Your answer should repeat every line of the records below in which the word "okulary" appears.

*-*-*

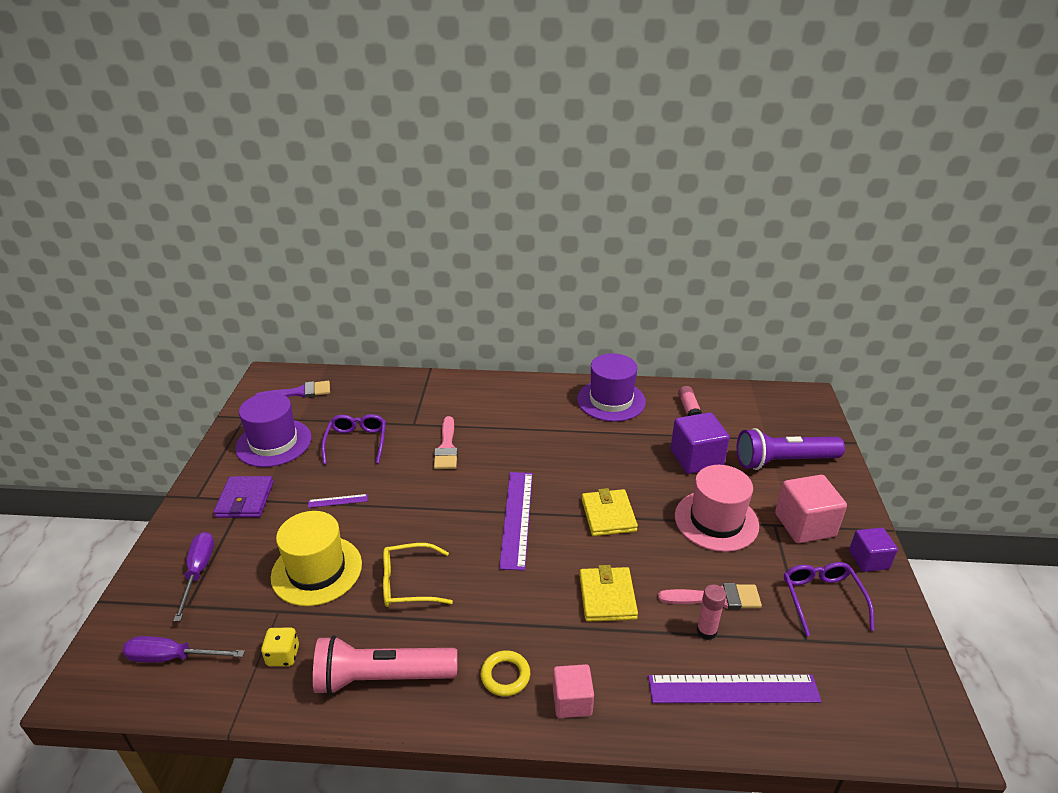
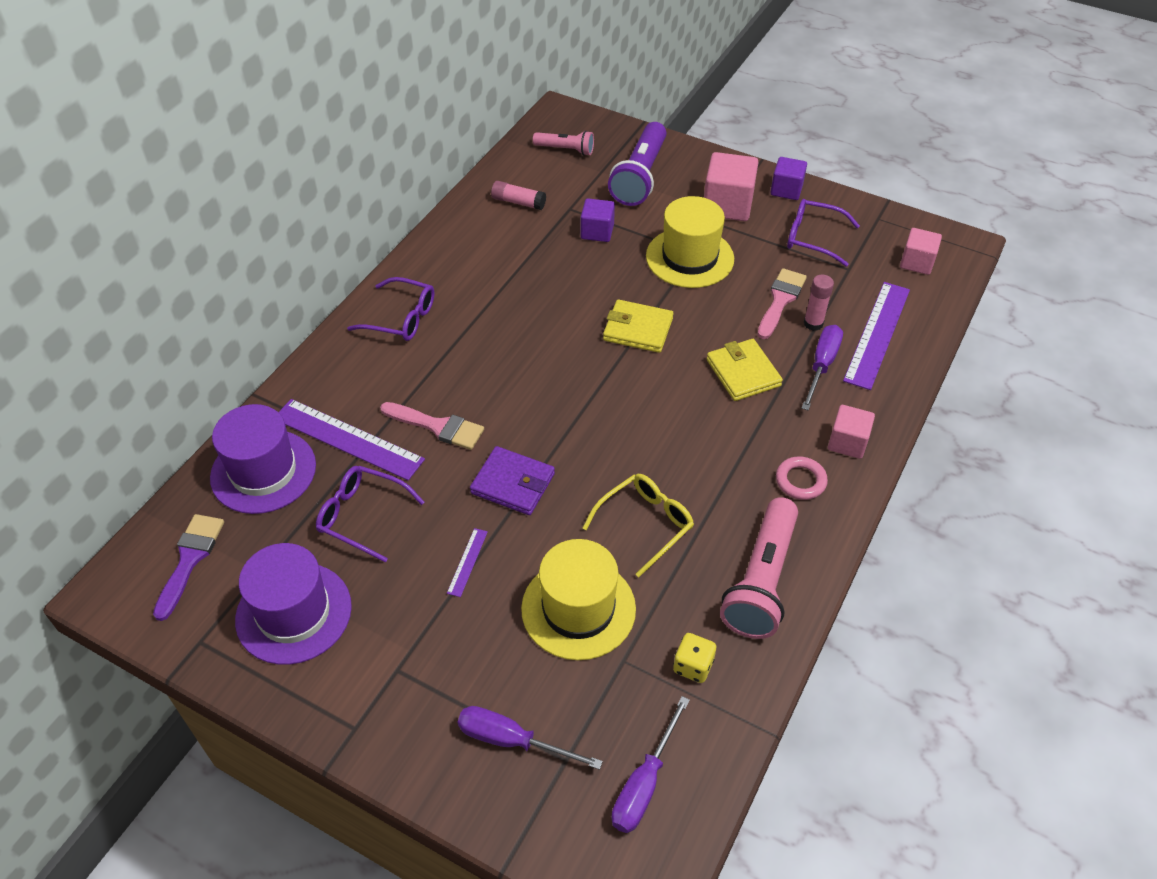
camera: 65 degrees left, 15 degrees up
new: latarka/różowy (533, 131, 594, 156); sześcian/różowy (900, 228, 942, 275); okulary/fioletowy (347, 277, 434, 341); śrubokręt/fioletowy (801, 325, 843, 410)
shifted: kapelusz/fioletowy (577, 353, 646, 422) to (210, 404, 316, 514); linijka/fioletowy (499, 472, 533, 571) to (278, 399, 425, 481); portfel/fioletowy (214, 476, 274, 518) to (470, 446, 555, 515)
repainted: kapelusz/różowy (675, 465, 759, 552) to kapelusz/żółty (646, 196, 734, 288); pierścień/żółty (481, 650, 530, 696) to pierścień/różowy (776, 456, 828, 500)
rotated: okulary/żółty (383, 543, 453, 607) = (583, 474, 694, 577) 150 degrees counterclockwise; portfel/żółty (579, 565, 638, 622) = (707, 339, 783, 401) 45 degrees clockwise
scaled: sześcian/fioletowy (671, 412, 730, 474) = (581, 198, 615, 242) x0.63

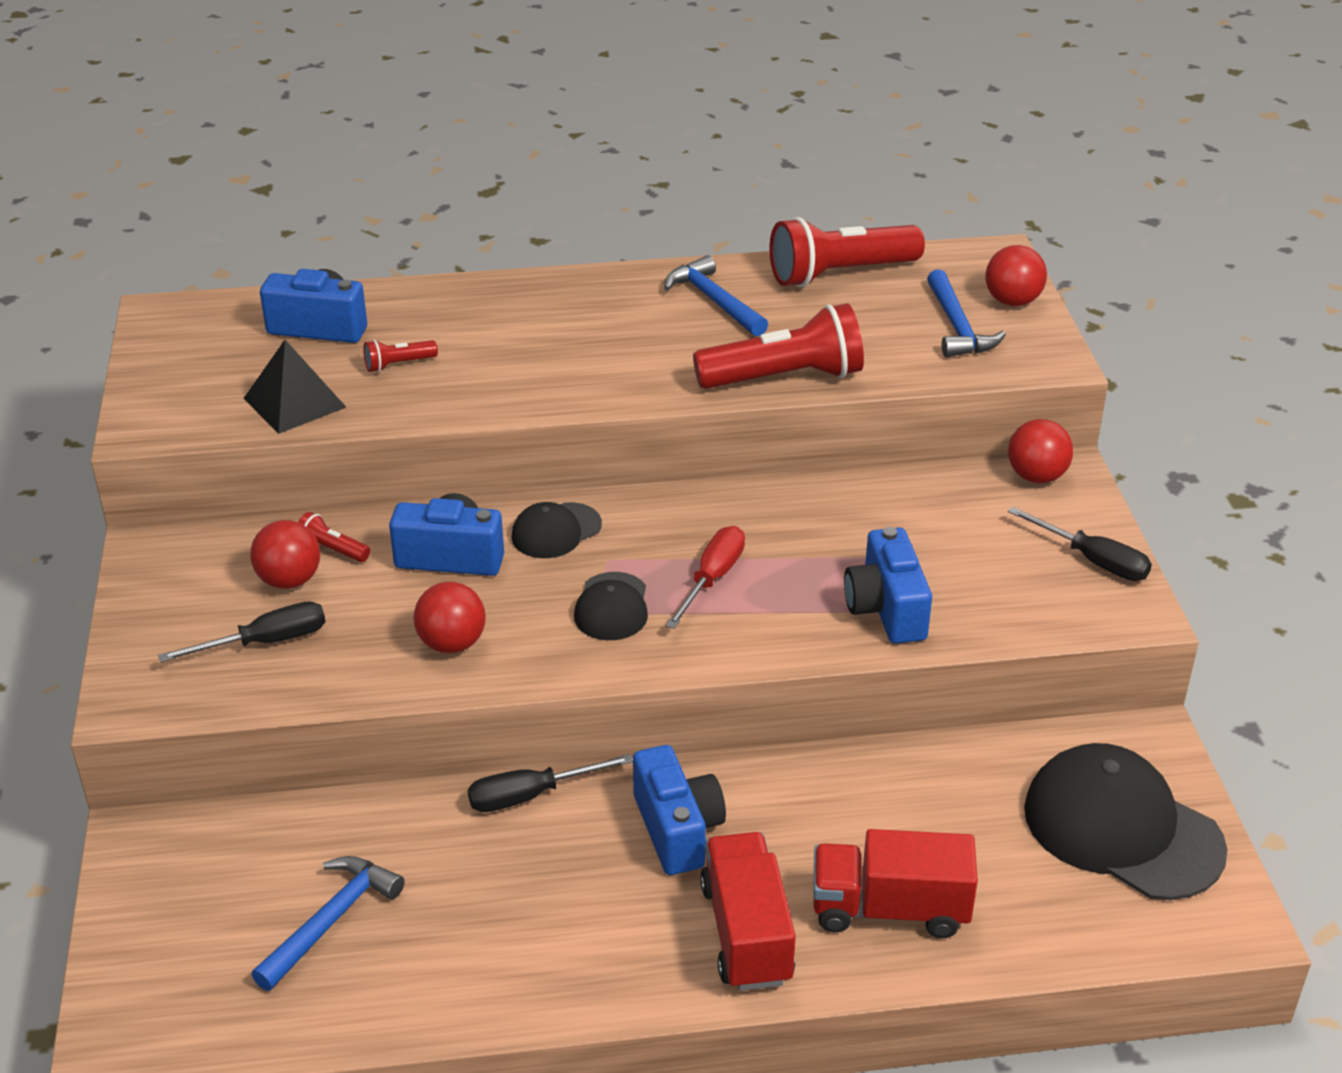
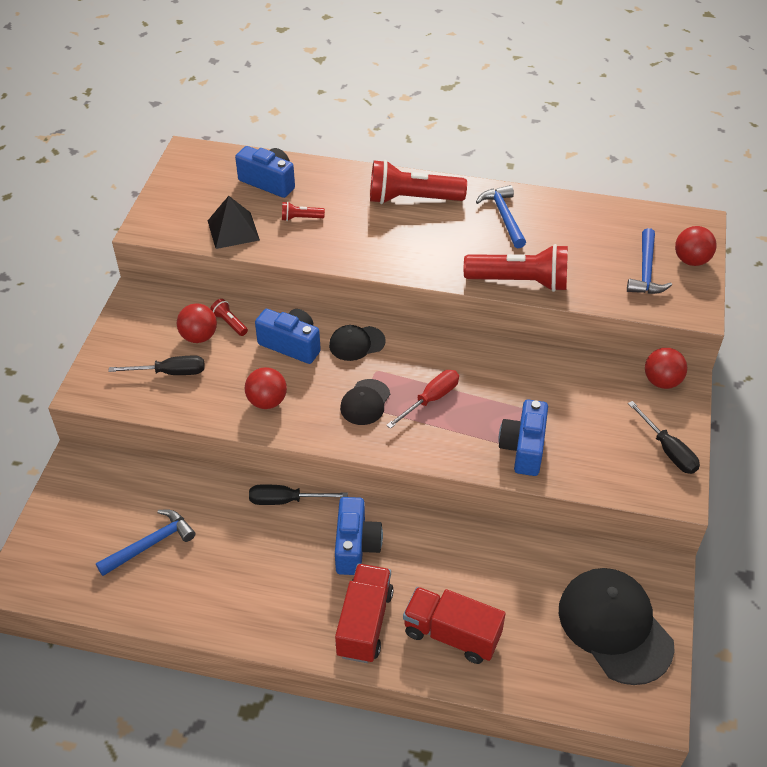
camera: 20 degrees right, 10 degrees up
shifted: latarka/czerwony (770, 217, 925, 287) to (370, 160, 467, 204)

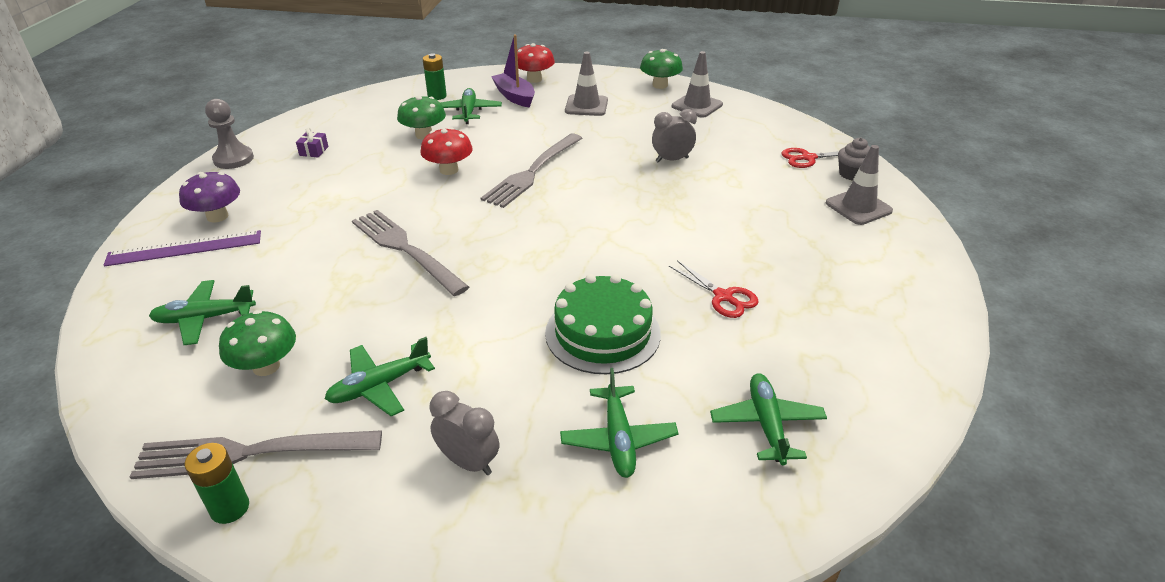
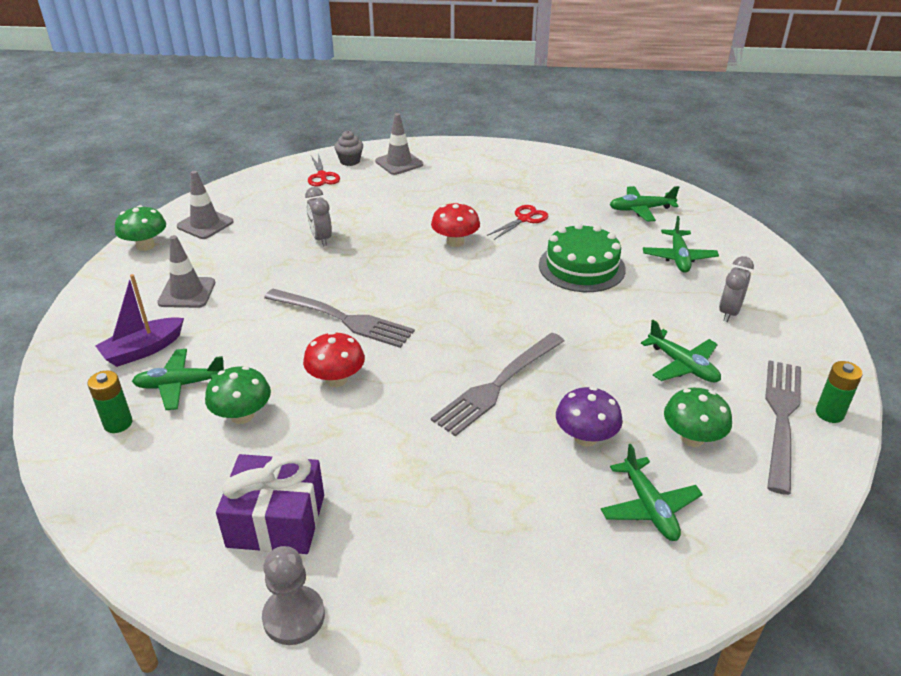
camera: 95 degrees left, 0 degrees up
gone: linijka/fioletowy (104, 230, 261, 266)
shifted: grzyb/czerwony (517, 43, 555, 83) to (431, 202, 480, 247); grzyb/fioletowy (179, 172, 240, 222) to (556, 387, 623, 447)
rotated: samolot/zielony (560, 368, 678, 478) = (643, 216, 719, 273) 105 degrees clockwise; widelec/szary (130, 430, 382, 479) = (765, 360, 801, 495) 150 degrees counterclockwise
scaled: prezent/fioletowy (296, 128, 328, 158) = (216, 454, 324, 554) x2.43

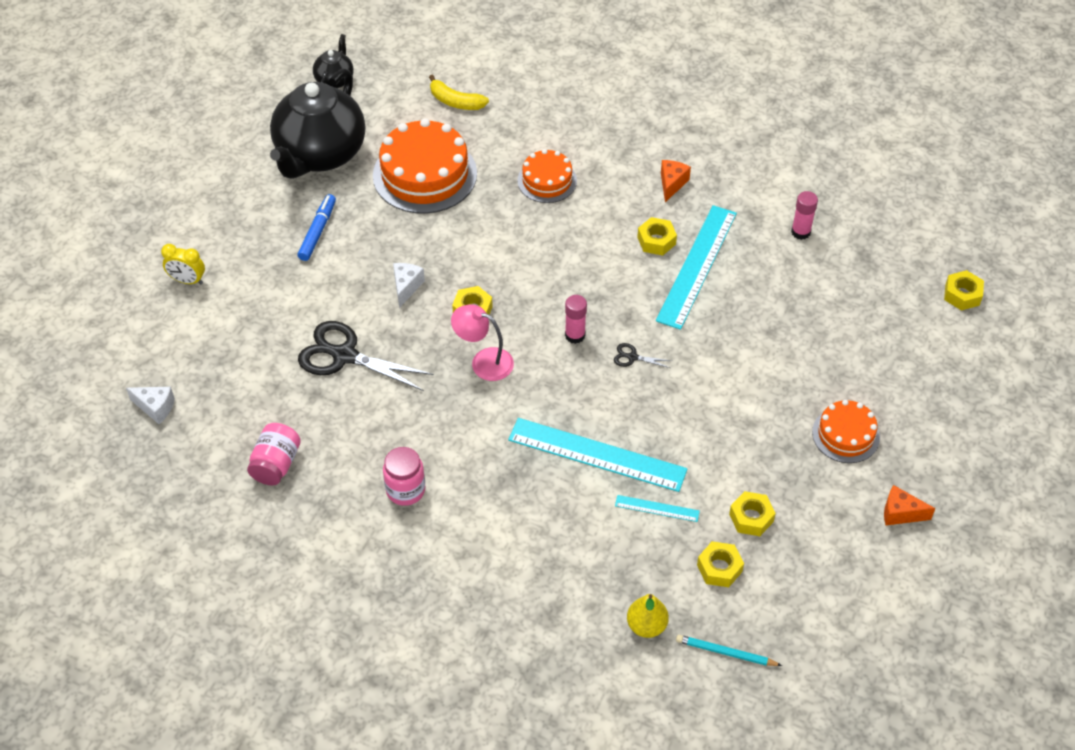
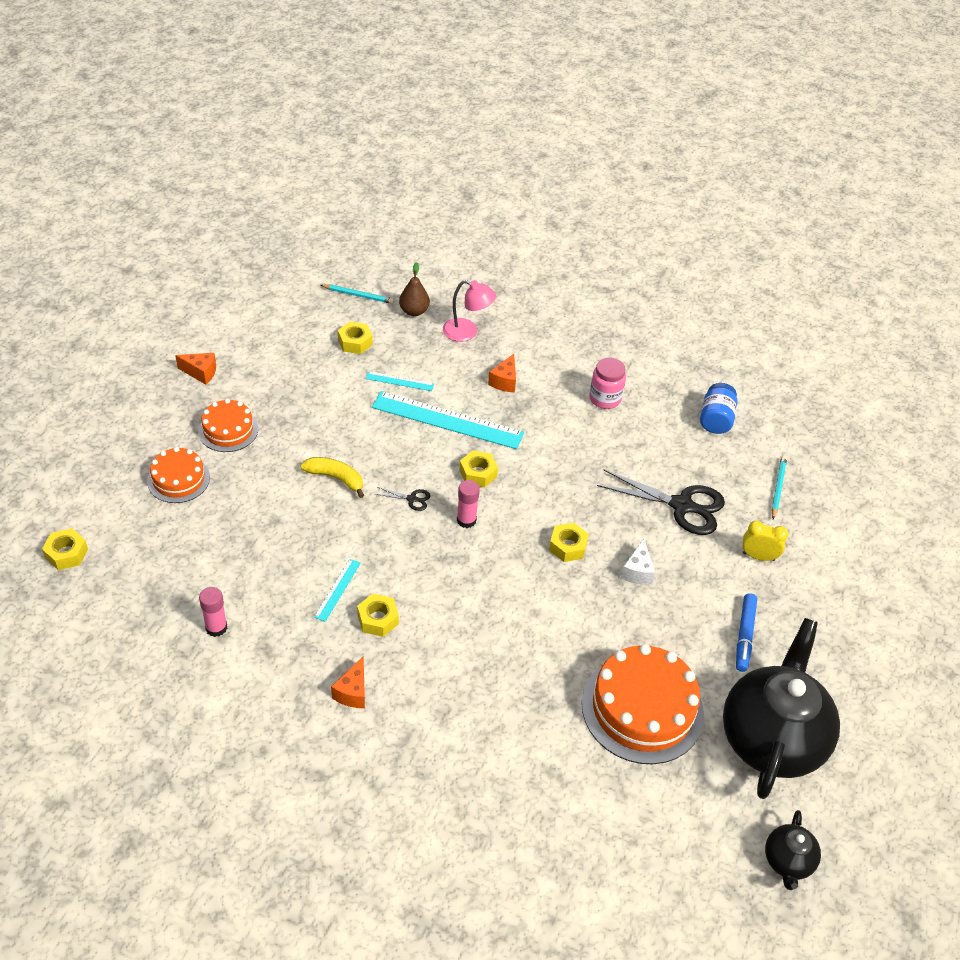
camera: 175 degrees right, 5 degrees down
gone: ser/biały (126, 387, 175, 424)
new: ser/pomarańczowy (488, 354, 516, 392); ołówek/turkusowy (771, 456, 787, 519)
shifted: banan/żółty (429, 75, 489, 110) to (300, 457, 364, 498); tort/pomarańczowy (517, 149, 577, 203) to (147, 447, 210, 503); budzik/żółty (161, 244, 205, 284) to (743, 521, 789, 561); lampka/różowy (451, 304, 514, 381) to (443, 280, 496, 342); nakrętka/żółty (729, 491, 776, 536) to (459, 450, 498, 488)
repainted: słoik/różowy (247, 423, 301, 485) to słoik/niebieski (700, 383, 737, 434); gruszka/żółty (627, 594, 669, 638) to gruszka/brązowy (399, 262, 430, 316)
scaled: linijka/turkusowy (656, 205, 737, 330) = (314, 559, 361, 622) x0.45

*-*-*

§ RESULT OF THIS EXERCISE
new: latarka/różowy (533, 131, 594, 156); sześcian/różowy (900, 228, 942, 275); okulary/fioletowy (347, 277, 434, 341); śrubokręt/fioletowy (801, 325, 843, 410)
rotated: okulary/żółty (383, 543, 453, 607) = (583, 474, 694, 577) 150 degrees counterclockwise; portfel/żółty (579, 565, 638, 622) = (707, 339, 783, 401) 45 degrees clockwise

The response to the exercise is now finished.